Task — In the copy, keep every line below as it is and leave out the pictures.

-------- Raw data

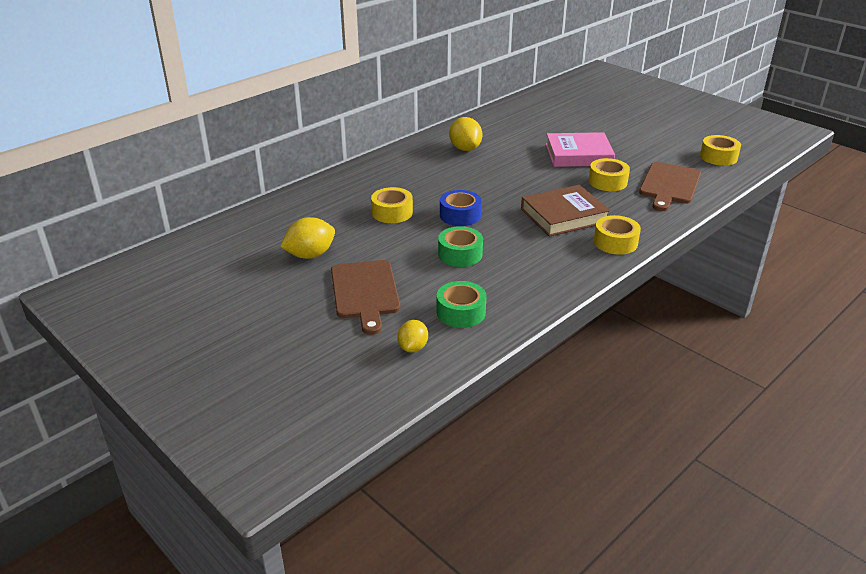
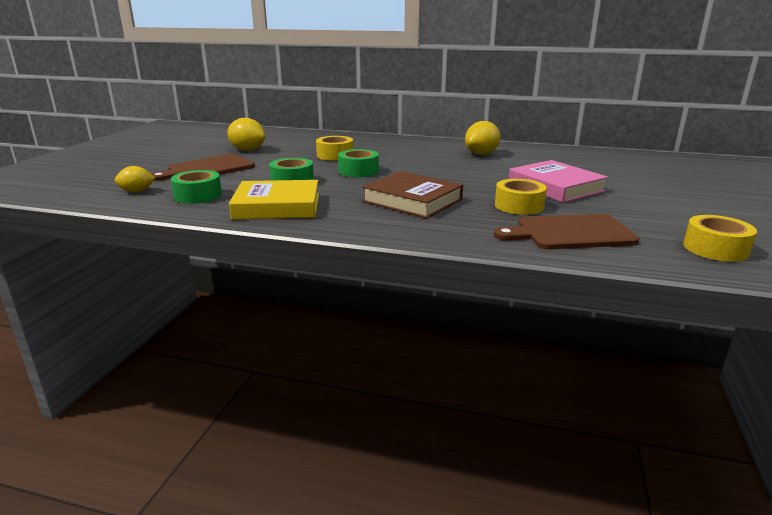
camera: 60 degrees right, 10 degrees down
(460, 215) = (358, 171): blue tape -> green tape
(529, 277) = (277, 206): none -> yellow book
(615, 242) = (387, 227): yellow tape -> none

----------------

Answer to this task —
camera: 60 degrees right, 10 degrees down
(460, 215) = (358, 171): blue tape -> green tape
(529, 277) = (277, 206): none -> yellow book
(615, 242) = (387, 227): yellow tape -> none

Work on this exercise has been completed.